(Entries taken from a collection)
* * * * * * *

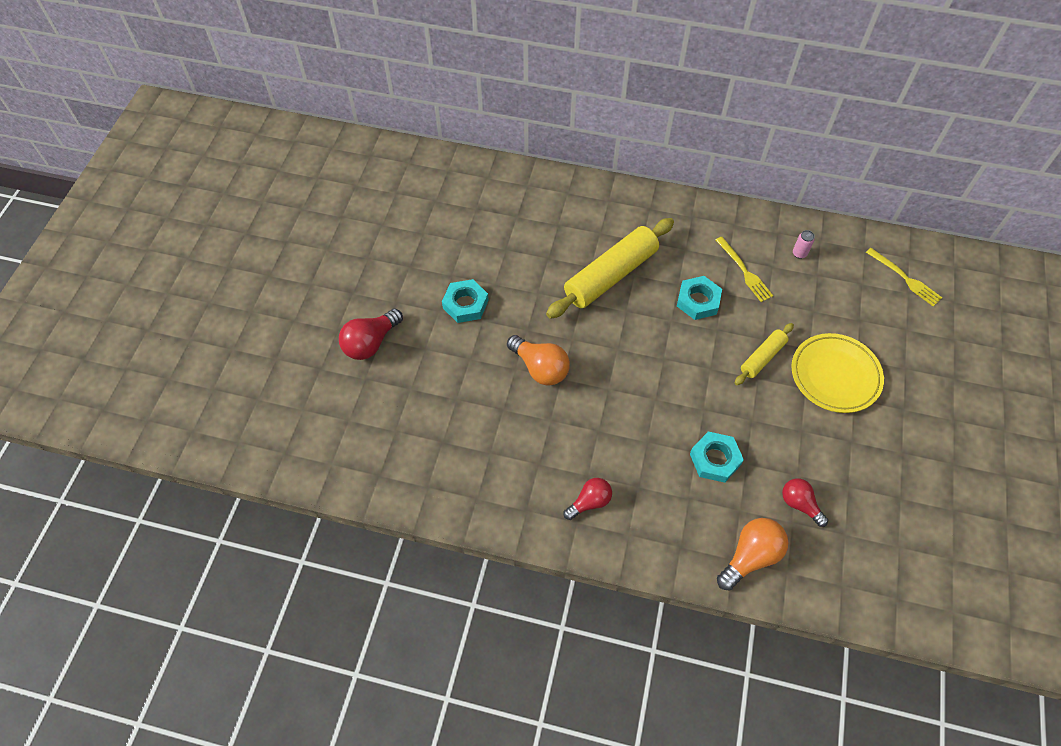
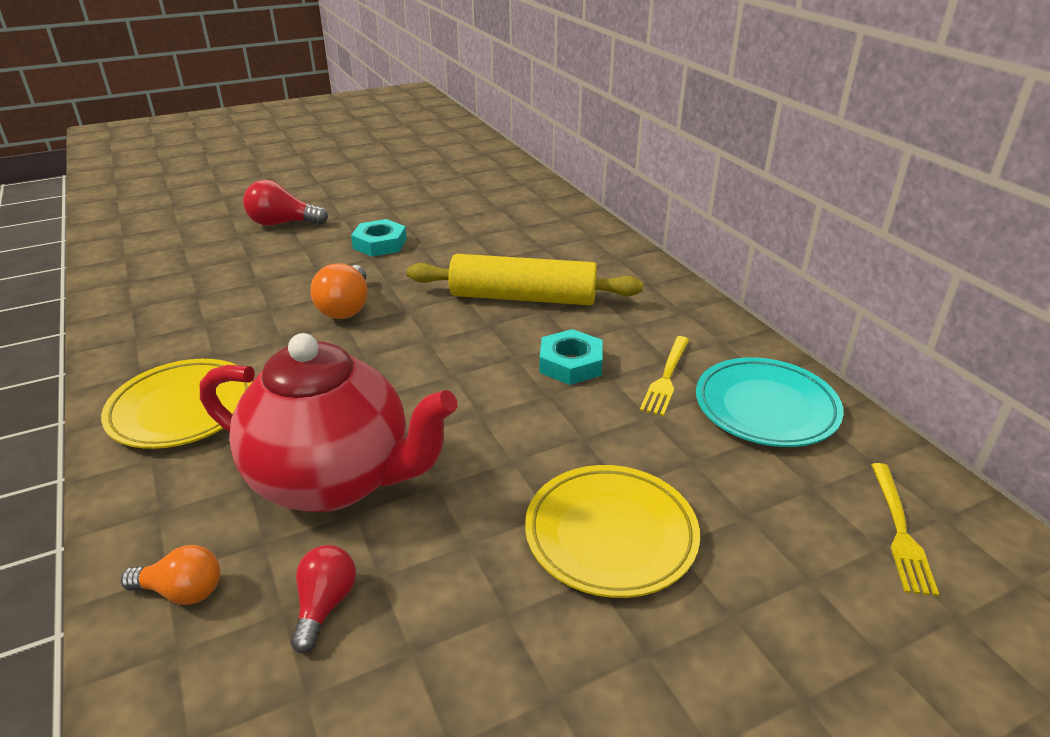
camera: 50 degrees right, 25 degrees down
(589, 502) = (182, 409): red light bulb -> yellow plate
(715, 459) = (334, 480): turquoise nut -> red teapot
(750, 557) = (182, 591): orange light bulb -> orange light bulb, size x0.67
(762, 357) = (552, 450): yellow rolling pin -> none
(799, 253) = (766, 408): pink can -> turquoise plate

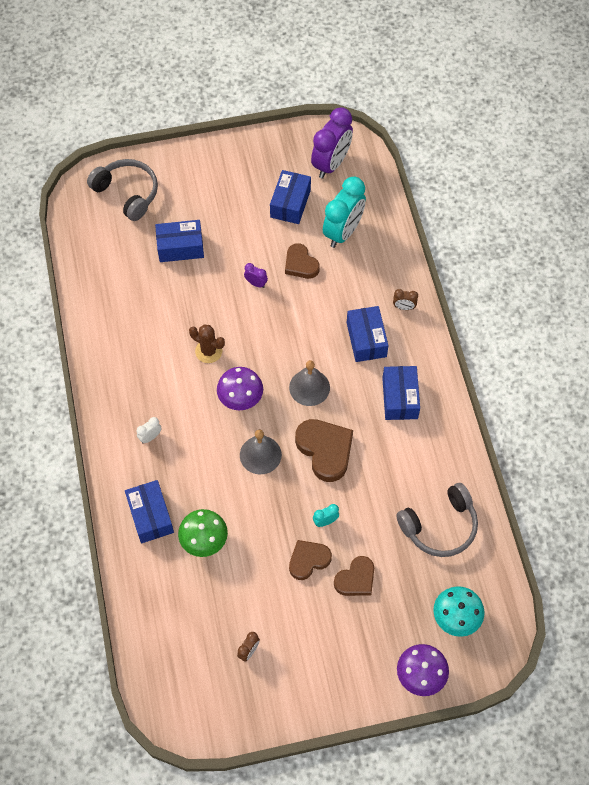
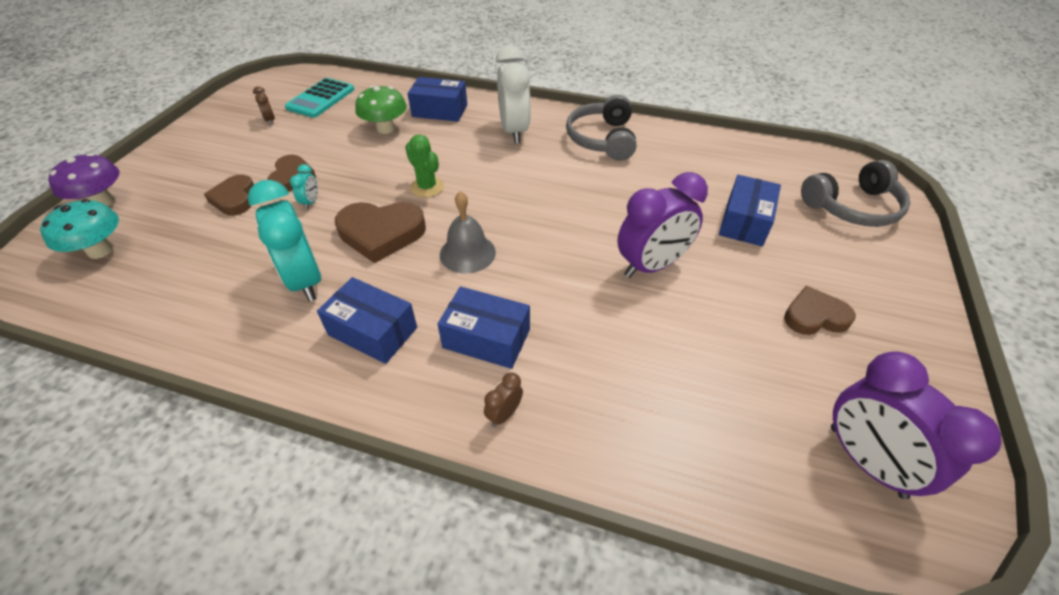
camera: 120 degrees right, 15 degrees down
(150, 437) = (514, 131): white clock -> white clock, size x2.35
(189, 638) = (320, 98): none -> turquoise calculator
(208, 351) = (580, 195): brown cactus -> none
(240, 398) = (503, 197): purple mushroom -> none
(256, 283) = (651, 266): purple clock -> purple clock, size x2.35
(260, 455) = (427, 187): grey bell -> green cactus
(290, 203) = (784, 360): blue box -> none
(300, 264) = (659, 323): brown heart -> brown heart (814, 316)
(343, 232) = (696, 403): turquoise clock -> turquoise clock (305, 280)
(440, 526) = (191, 286): grey headphones -> grey headphones (602, 139)

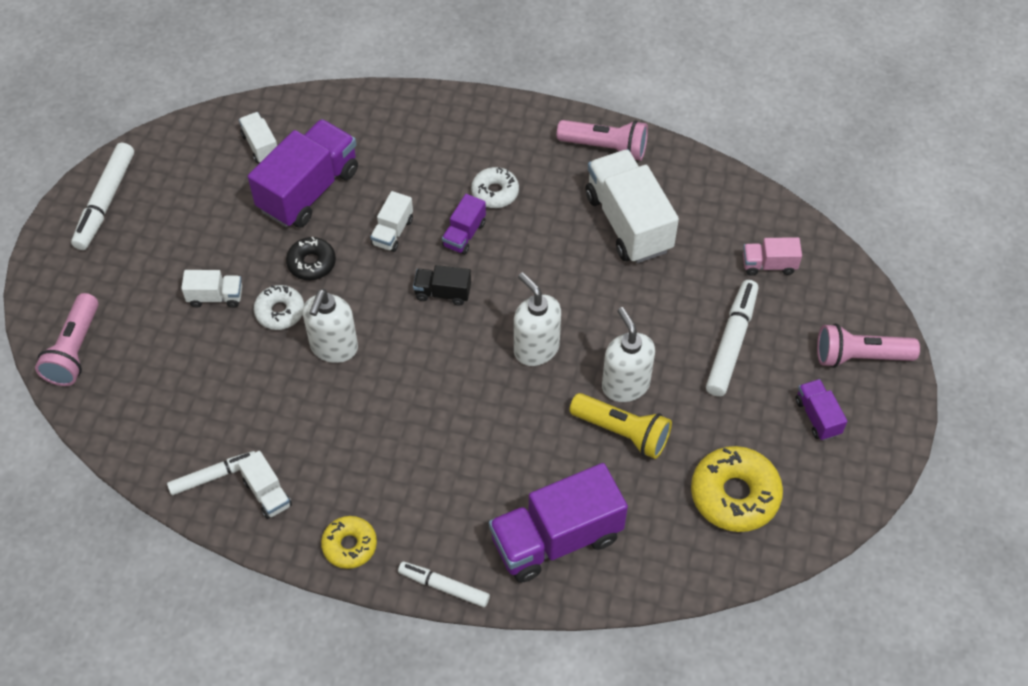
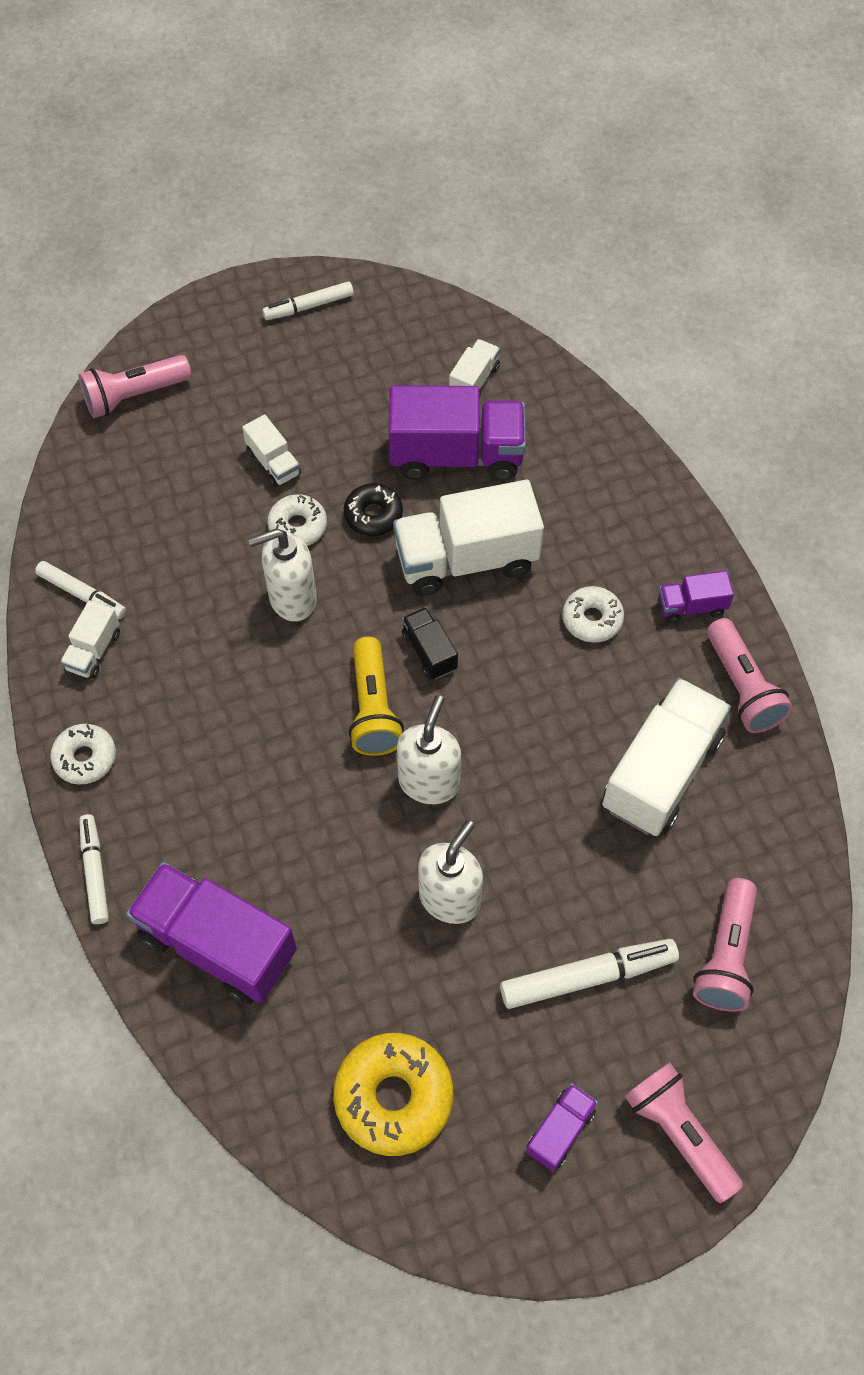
camera: 55 degrees right, 5 degrees up
(106, 201) = (309, 306): white marker -> white marker, size x0.65
(349, 545) = (85, 758): yellow donut -> white donut
(392, 232) = (466, 559): white truck -> white truck, size x2.07
(464, 234) = (516, 625): purple truck -> purple truck (691, 606)
(622, 432) = (389, 931): yellow flashlight -> yellow flashlight (373, 708)
(768, 265) = (725, 955): pink truck -> pink flashlight

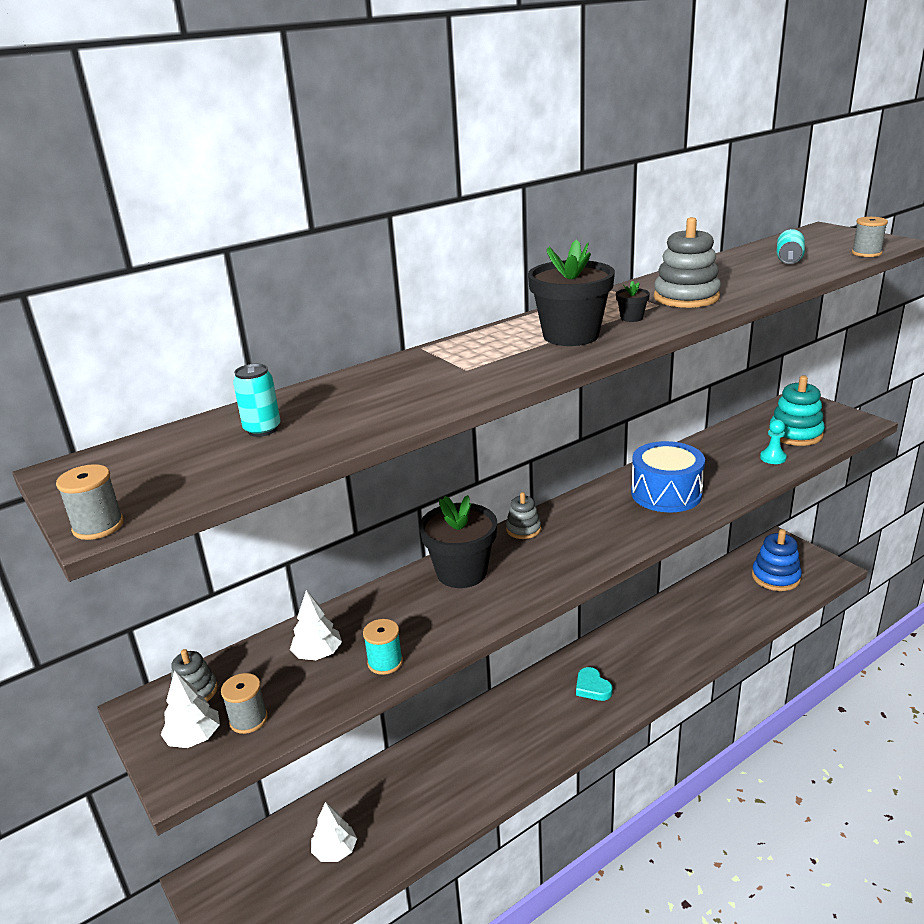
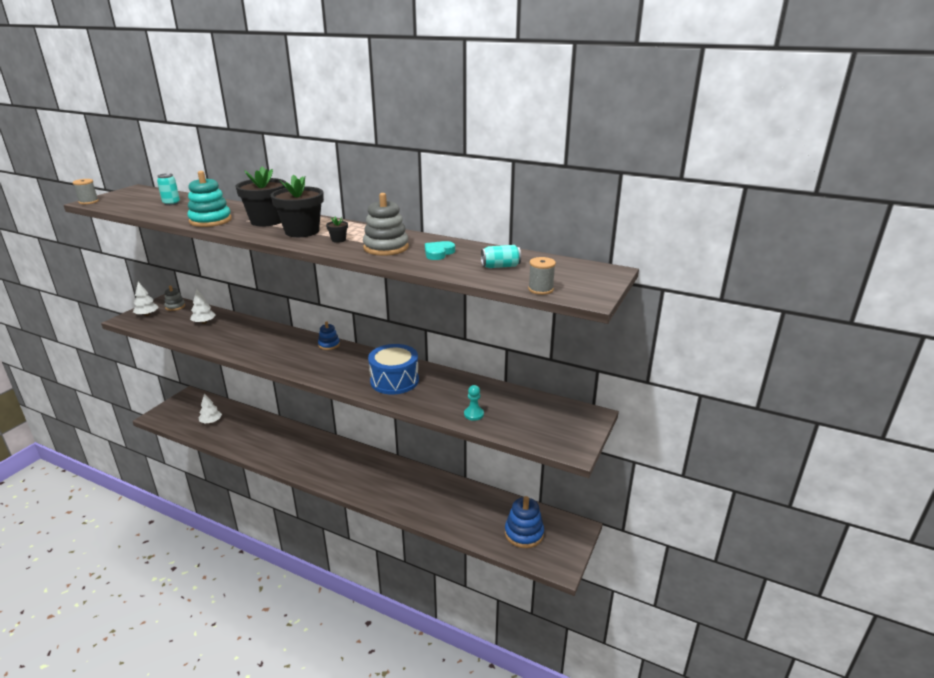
camera: 60 degrees right, 0 degrees up
(248, 719) = (158, 321): grey spool -> none
(385, 662) = (200, 338): turquoise spool -> none
(461, 572) = (279, 338): black flower pot -> black flower pot (267, 221)
(523, 529) = (329, 345): grey stacking toy -> blue stacking toy
(592, 687) = (353, 470): turquoise heart -> turquoise heart (438, 253)
(795, 434) = (523, 420): turquoise stacking toy -> turquoise stacking toy (210, 220)

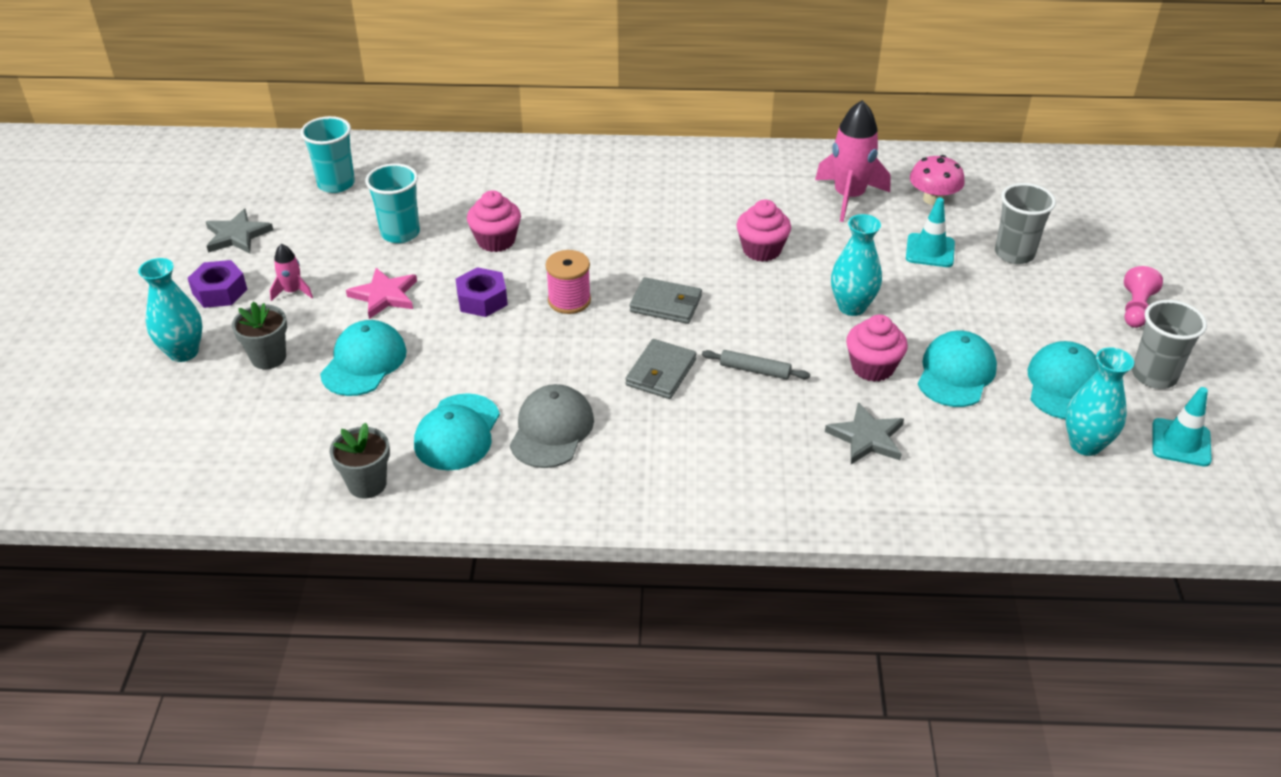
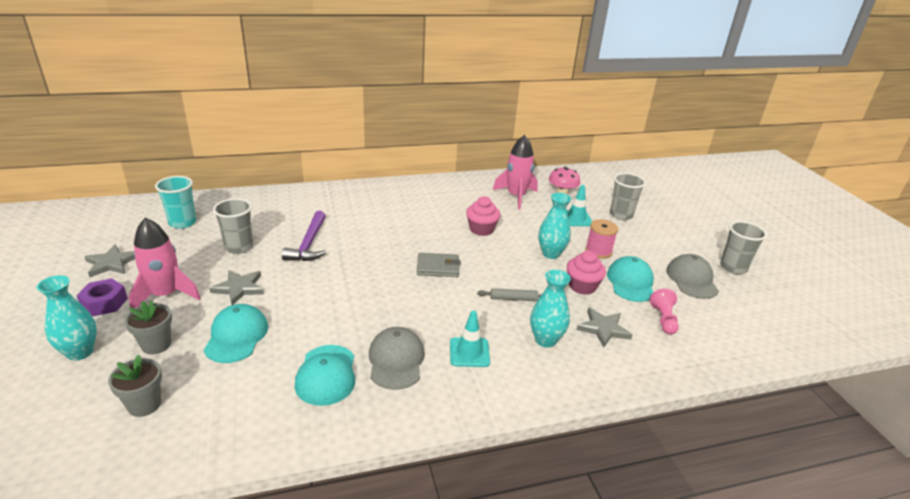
camera: 20 degrees left, 10 degrees down
(293, 291) = (166, 295): pink rocket -> pink rocket, size x2.01
(367, 484) = (266, 429): grey flower pot -> grey flower pot (144, 405)
(384, 295) = (239, 288): pink star -> grey star
(400, 233) = (239, 247): turquoise cup -> grey cup
(482, 300) = (312, 281): purple nut -> none
(496, 240) = (309, 244): pink cupcake -> purple hammer
(569, 300) = (373, 273): pink spool -> pink spool (598, 251)
(661, 372) = (454, 309): grey wallet -> none
(1064, 385) = (691, 279): turquoise cap -> grey cap
(1085, 444) = (725, 311): turquoise vase -> turquoise vase (545, 340)
(1135, 308) = (699, 234): pink pawn -> pink pawn (663, 319)
(1181, 443) = (772, 301): turquoise traffic cone -> turquoise traffic cone (469, 352)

* * * * * * *

What is being asked →
Start at the top line above and repeat the records verbatim, leaving images out.

Result of this task →
camera: 50 degrees right, 25 degrees down
(589, 502) = (182, 409): red light bulb -> yellow plate
(715, 459) = (334, 480): turquoise nut -> red teapot
(750, 557) = (182, 591): orange light bulb -> orange light bulb, size x0.67
(762, 357) = (552, 450): yellow rolling pin -> none
(799, 253) = (766, 408): pink can -> turquoise plate

camera: 120 degrees right, 15 degrees down
(150, 437) = (514, 131): white clock -> white clock, size x2.35
(189, 638) = (320, 98): none -> turquoise calculator
(208, 351) = (580, 195): brown cactus -> none
(240, 398) = (503, 197): purple mushroom -> none
(256, 283) = (651, 266): purple clock -> purple clock, size x2.35
(260, 455) = (427, 187): grey bell -> green cactus
(290, 203) = (784, 360): blue box -> none
(300, 264) = (659, 323): brown heart -> brown heart (814, 316)
(343, 232) = (696, 403): turquoise clock -> turquoise clock (305, 280)
(440, 526) = (191, 286): grey headphones -> grey headphones (602, 139)

camera: 55 degrees right, 5 degrees up
(106, 201) = (309, 306): white marker -> white marker, size x0.65
(349, 545) = (85, 758): yellow donut -> white donut
(392, 232) = (466, 559): white truck -> white truck, size x2.07
(464, 234) = (516, 625): purple truck -> purple truck (691, 606)
(622, 432) = (389, 931): yellow flashlight -> yellow flashlight (373, 708)
(768, 265) = (725, 955): pink truck -> pink flashlight

camera: 60 degrees right, 0 degrees up
(248, 719) = (158, 321): grey spool -> none
(385, 662) = (200, 338): turquoise spool -> none
(461, 572) = (279, 338): black flower pot -> black flower pot (267, 221)
(523, 529) = (329, 345): grey stacking toy -> blue stacking toy
(592, 687) = (353, 470): turquoise heart -> turquoise heart (438, 253)
(795, 434) = (523, 420): turquoise stacking toy -> turquoise stacking toy (210, 220)

camera: 20 degrees left, 10 degrees down
(293, 291) = (166, 295): pink rocket -> pink rocket, size x2.01
(367, 484) = (266, 429): grey flower pot -> grey flower pot (144, 405)
(384, 295) = (239, 288): pink star -> grey star
(400, 233) = (239, 247): turquoise cup -> grey cup
(482, 300) = (312, 281): purple nut -> none
(496, 240) = (309, 244): pink cupcake -> purple hammer
(569, 300) = (373, 273): pink spool -> pink spool (598, 251)
(661, 372) = (454, 309): grey wallet -> none
(1064, 385) = (691, 279): turquoise cap -> grey cap
(1085, 444) = (725, 311): turquoise vase -> turquoise vase (545, 340)
(1135, 308) = (699, 234): pink pawn -> pink pawn (663, 319)
(1181, 443) = (772, 301): turquoise traffic cone -> turquoise traffic cone (469, 352)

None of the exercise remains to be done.